_Data for analysis_

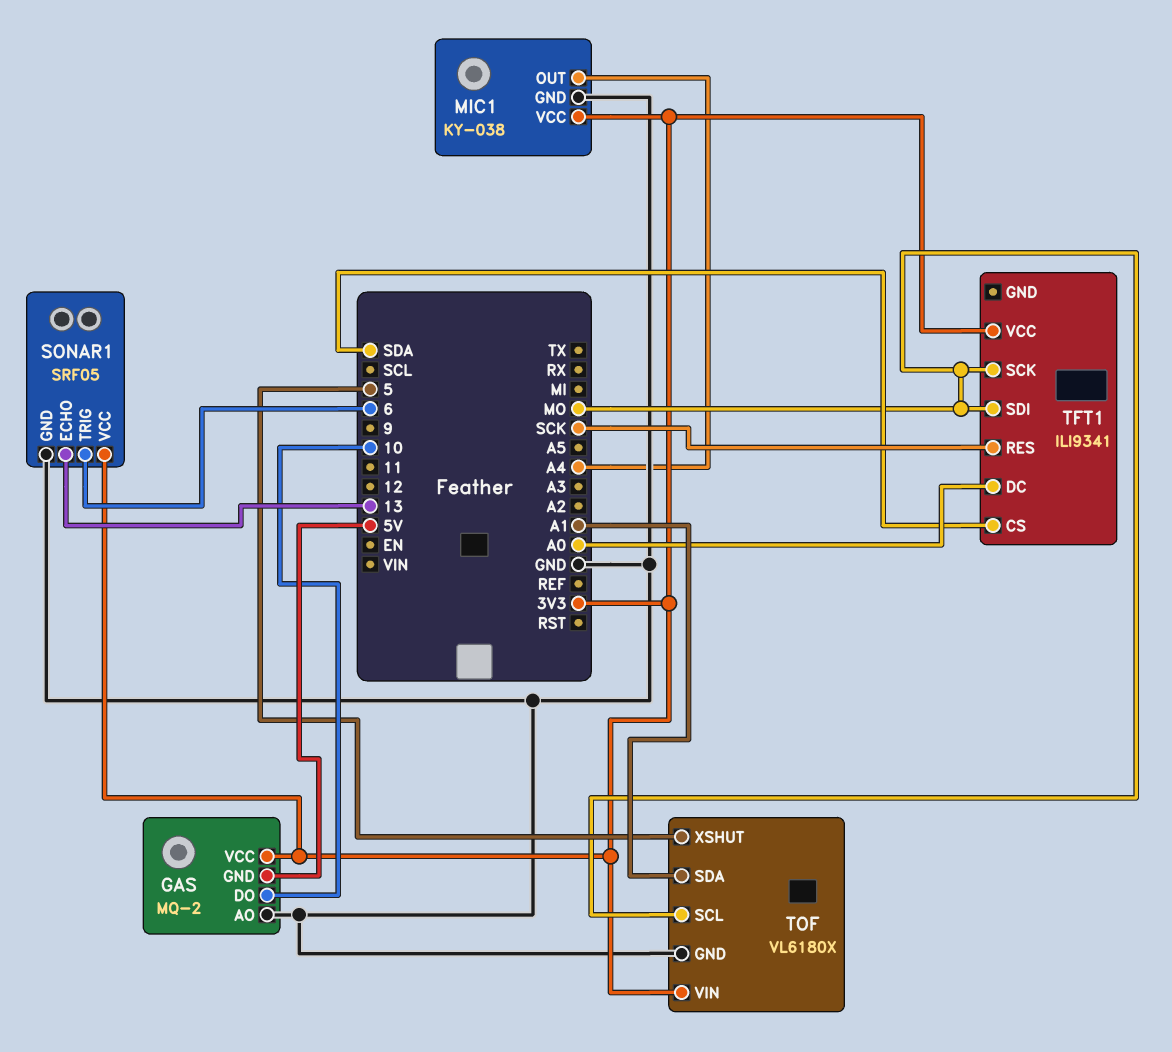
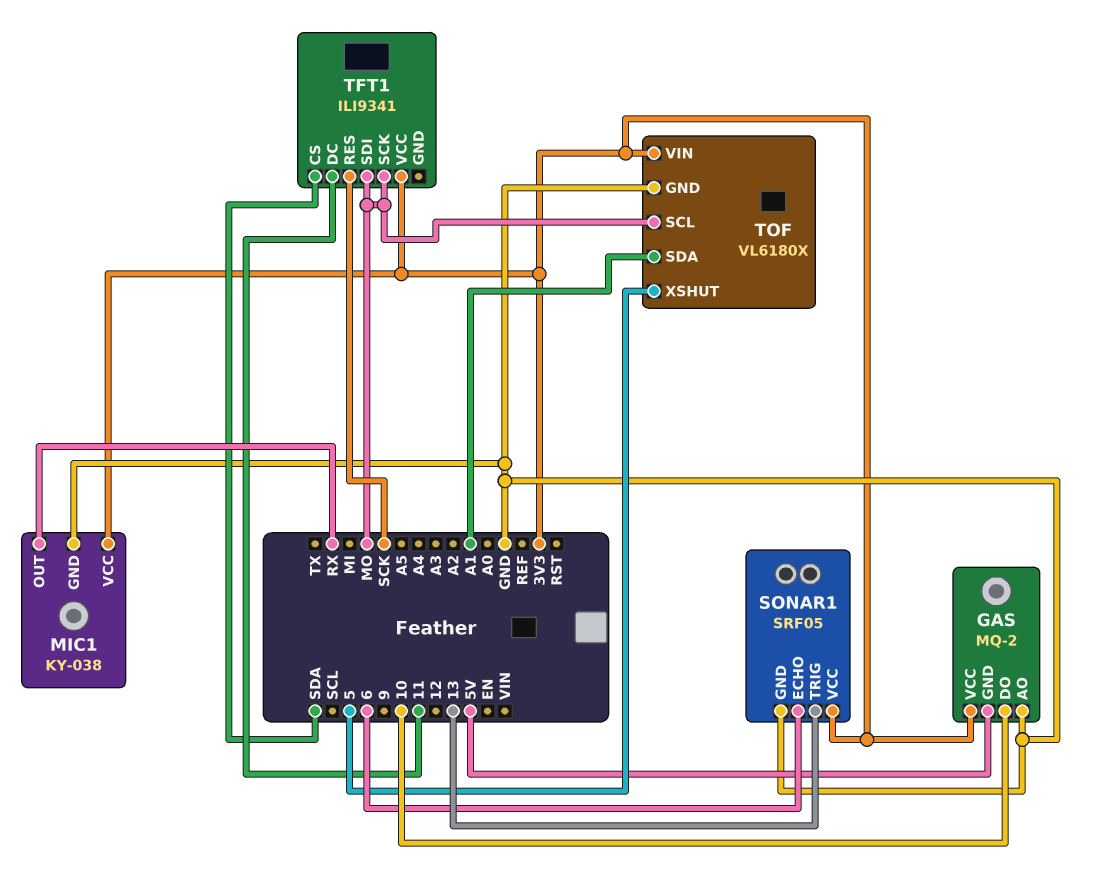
MIC1 pin OUT: A4 -> RX
SONAR1 pin ECHO: 13 -> 6
SONAR1 pin TRIG: 6 -> 13
TFT1 pin DC: A0 -> 11

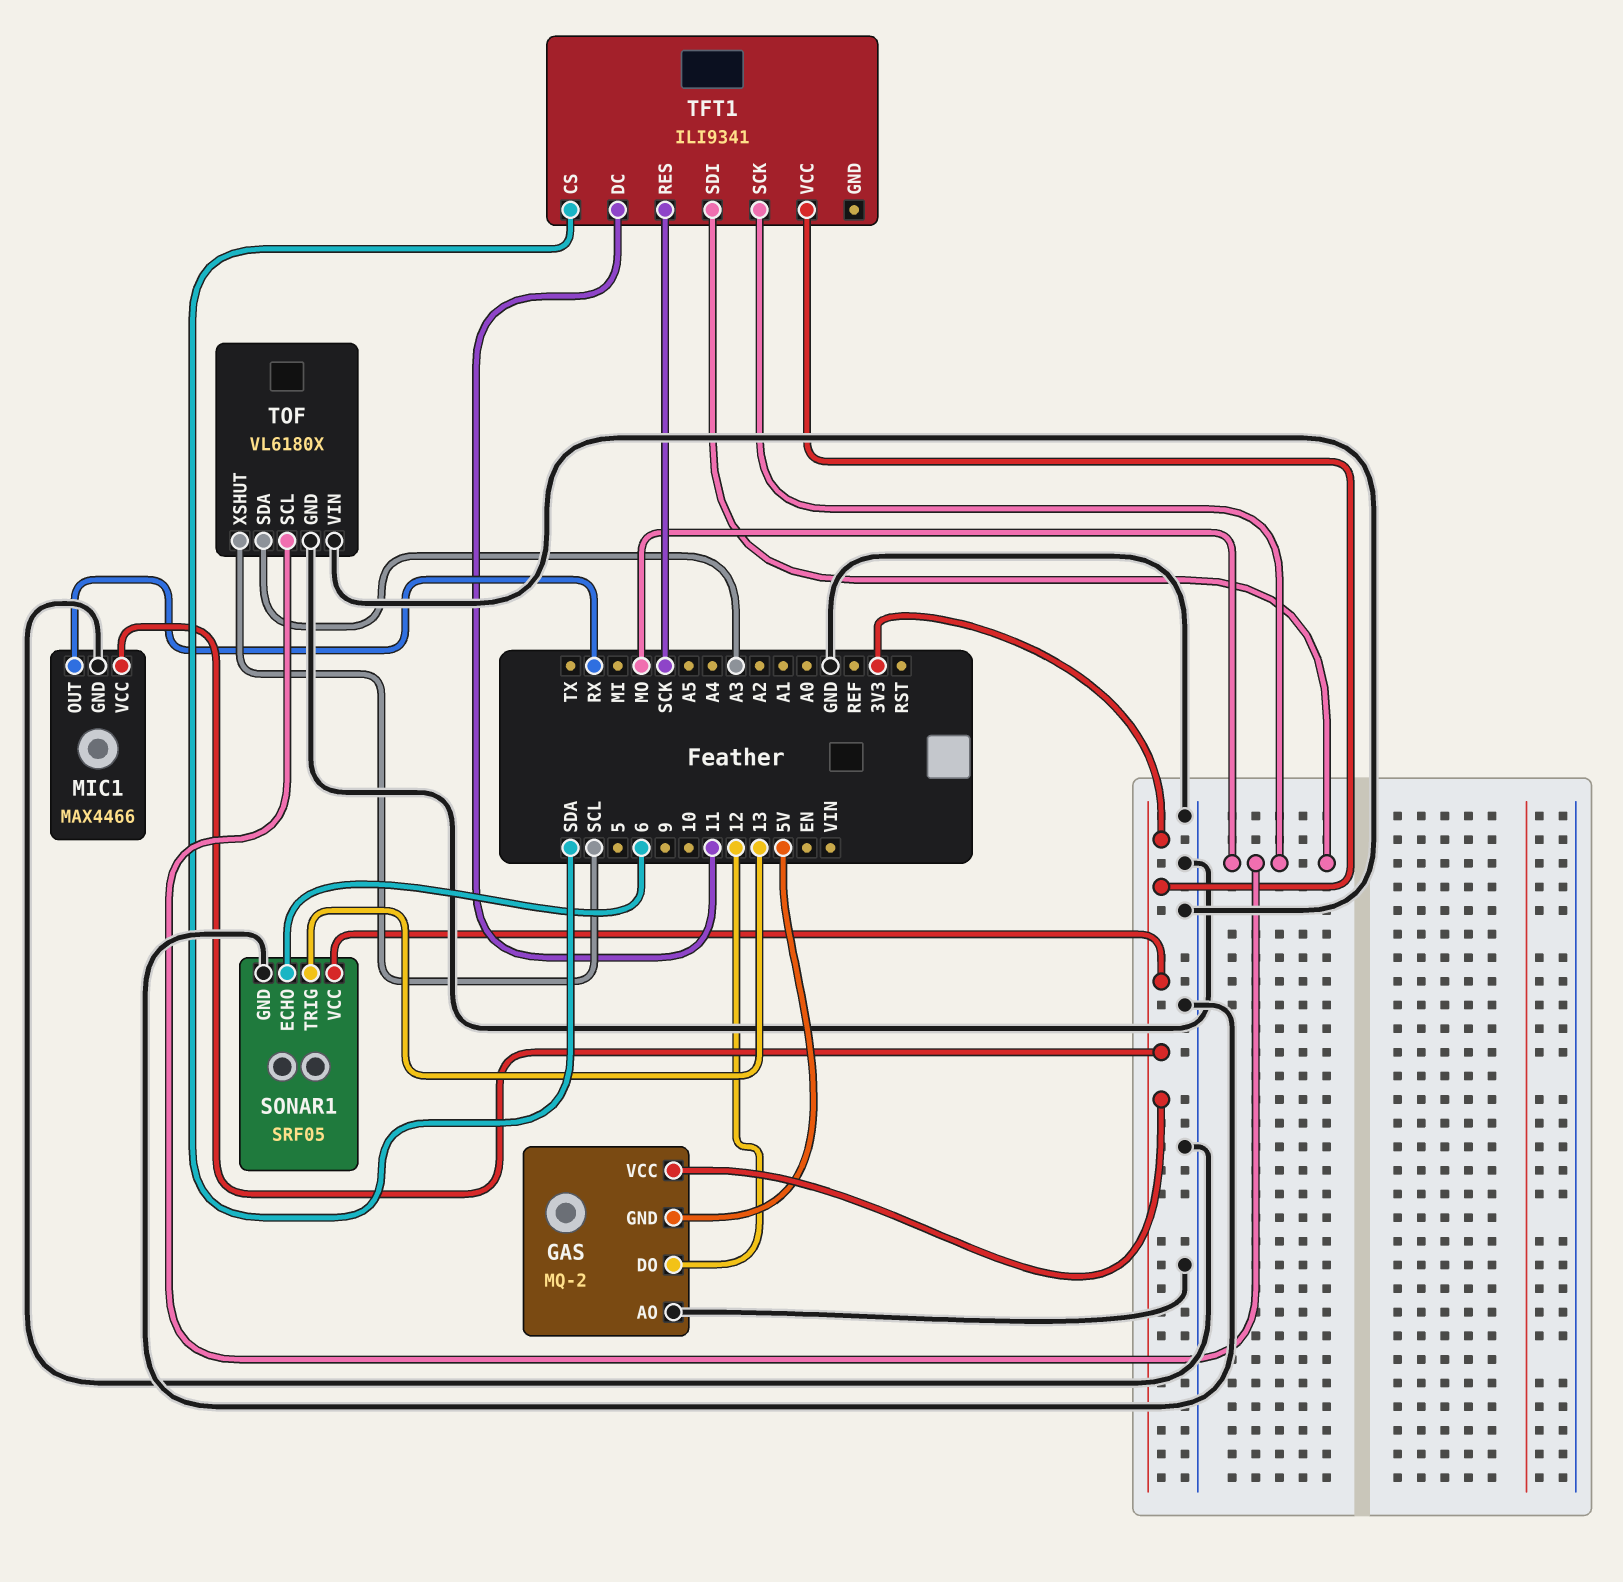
GAS pin DO: 10 -> 12
MIC1: KY-038 -> MAX4466
TOF pin SDA: A1 -> A3
TOF pin VIN: 3V3 -> GND
TOF pin XSHUT: 5 -> SCL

_Exercise requirements_
Pictures stay out; copy every entry above exactly.

_Result of the exercise_
MIC1 pin OUT: A4 -> RX
SONAR1 pin ECHO: 13 -> 6
SONAR1 pin TRIG: 6 -> 13
TFT1 pin DC: A0 -> 11

GAS pin DO: 10 -> 12
MIC1: KY-038 -> MAX4466
TOF pin SDA: A1 -> A3
TOF pin VIN: 3V3 -> GND
TOF pin XSHUT: 5 -> SCL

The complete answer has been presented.